WHAT TO DO: Work through the listing below, copying each line that carries the word "pink".

EXTRACTED RECORDS:
▽

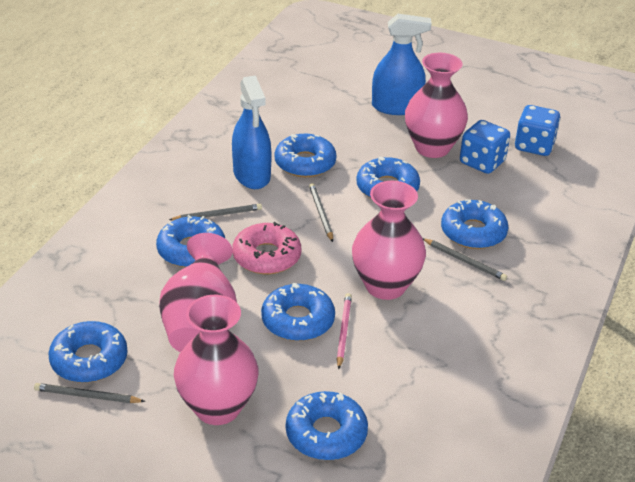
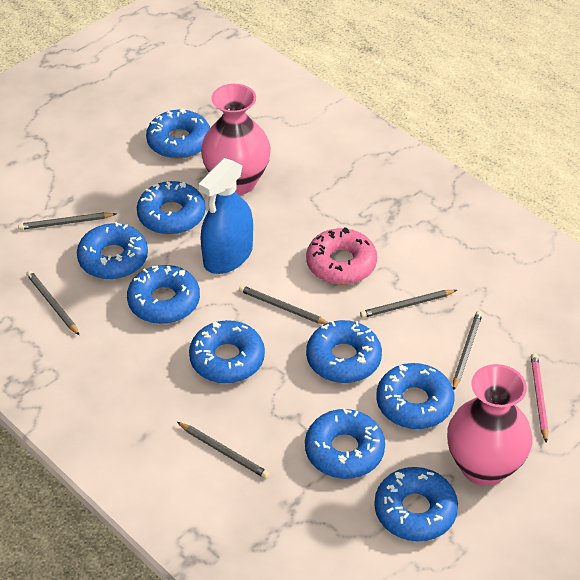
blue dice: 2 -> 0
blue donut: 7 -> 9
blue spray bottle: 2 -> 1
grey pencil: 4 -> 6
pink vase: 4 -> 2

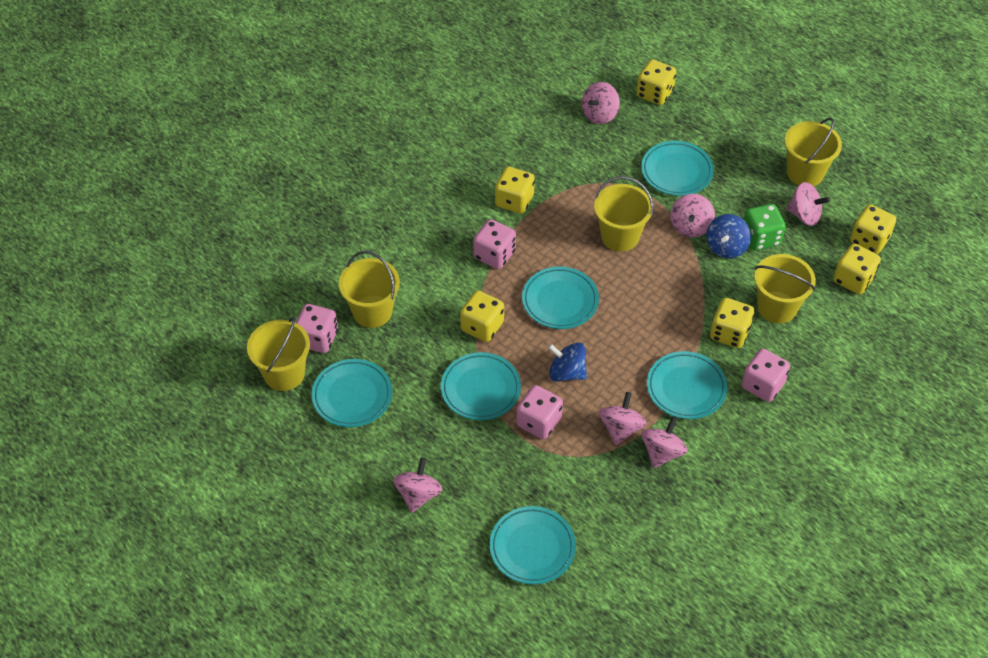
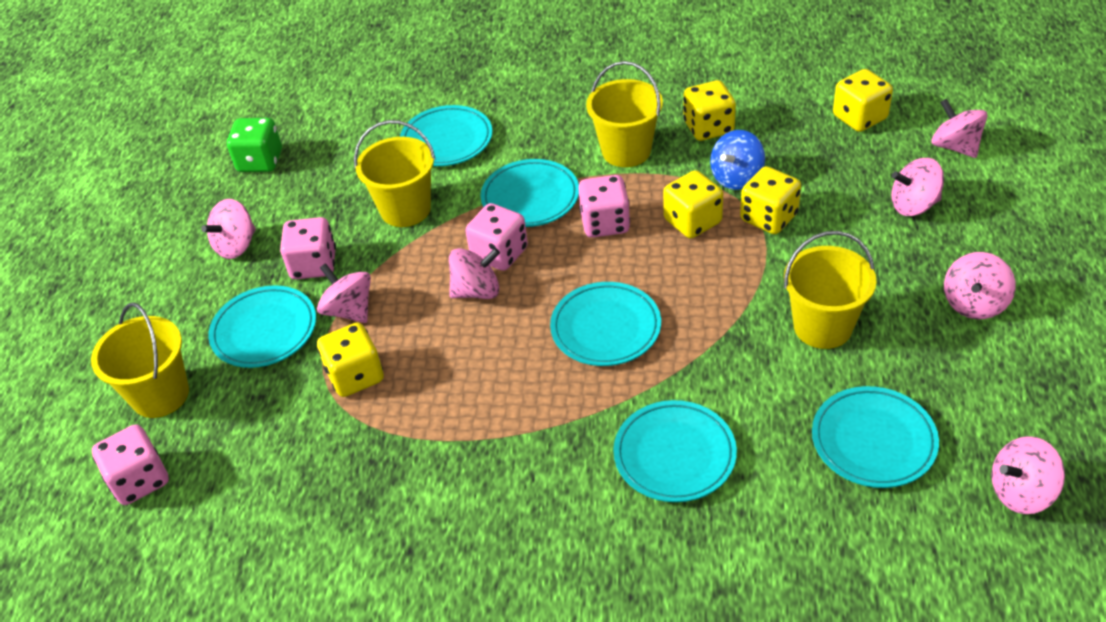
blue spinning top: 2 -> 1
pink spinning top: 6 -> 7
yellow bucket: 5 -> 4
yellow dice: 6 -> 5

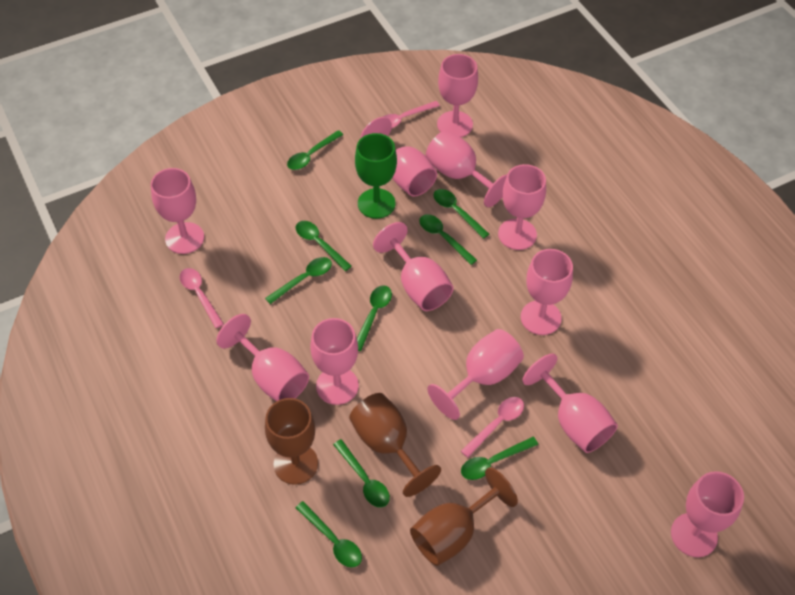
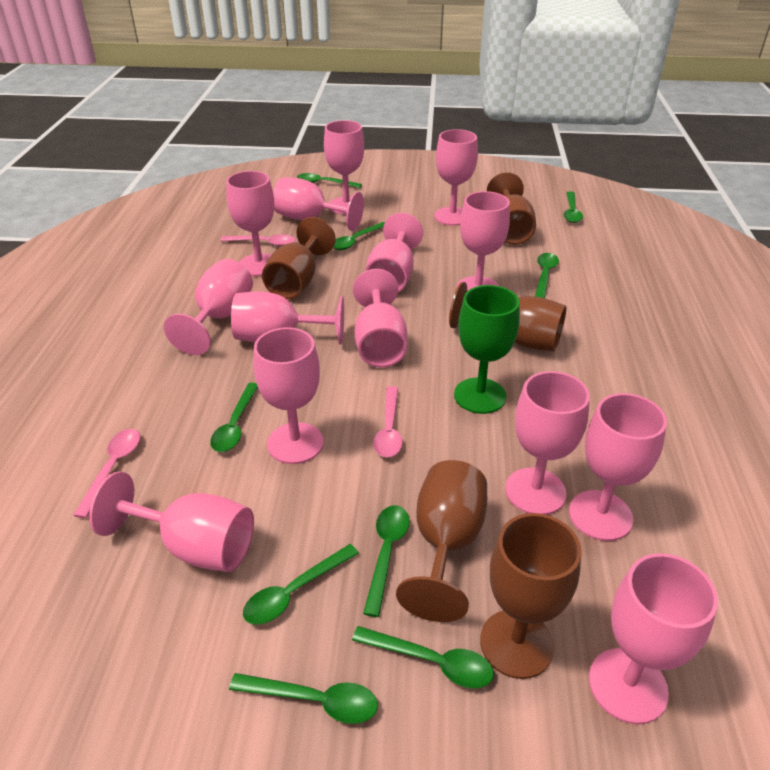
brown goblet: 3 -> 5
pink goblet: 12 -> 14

△
▽

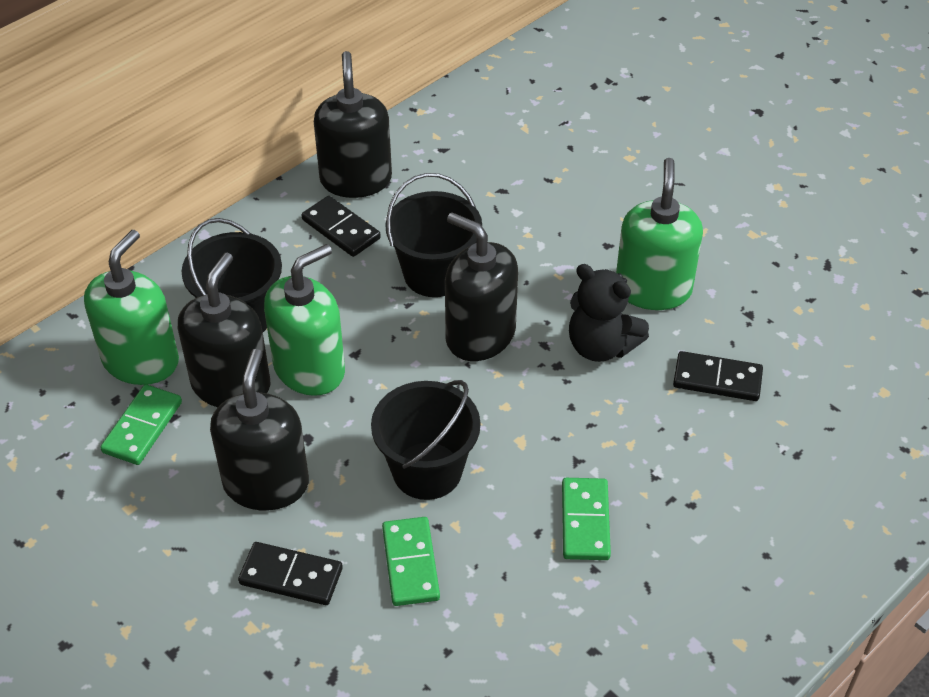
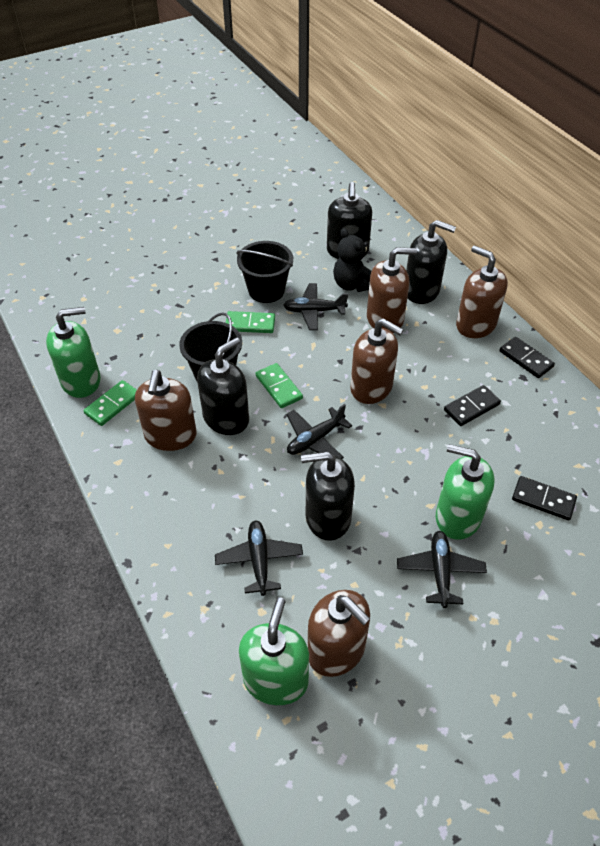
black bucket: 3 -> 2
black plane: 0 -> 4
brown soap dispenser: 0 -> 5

△
▽

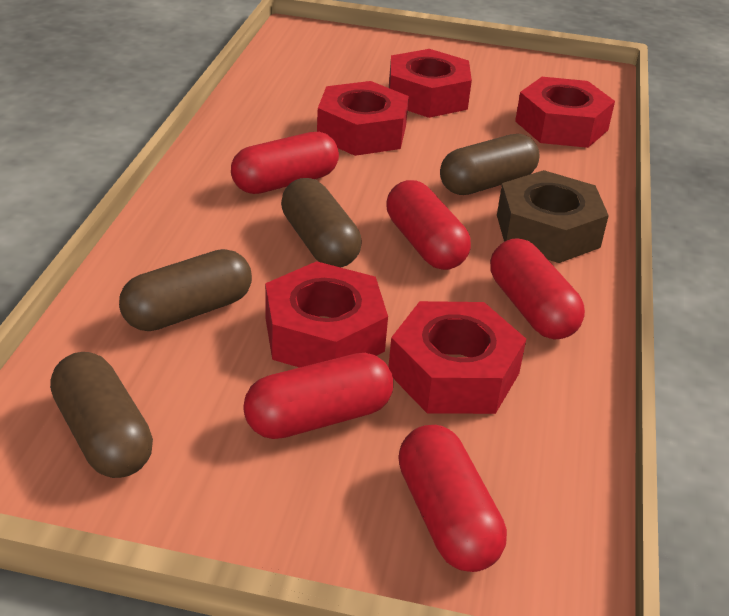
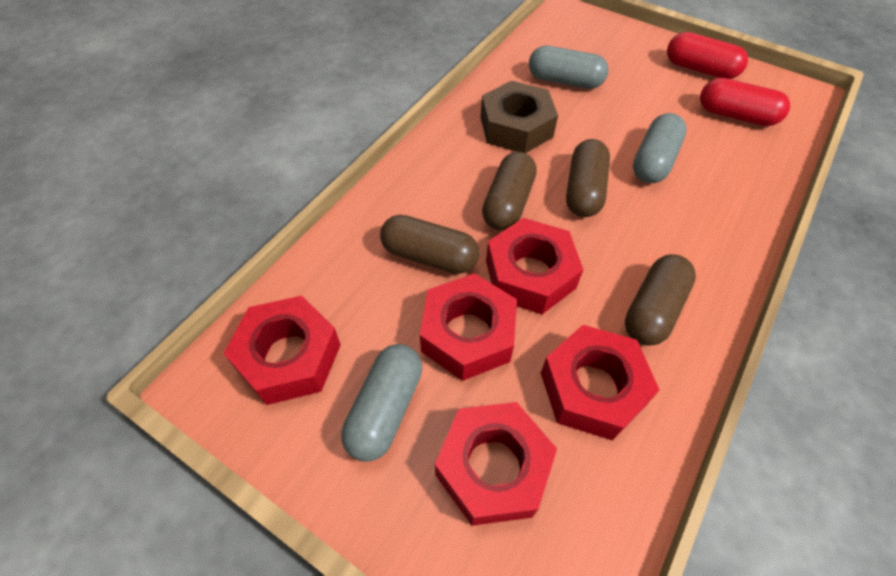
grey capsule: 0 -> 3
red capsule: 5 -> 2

△

TASK ANSWER:
pink vase: 4 -> 2
pink spinning top: 6 -> 7
pink goblet: 12 -> 14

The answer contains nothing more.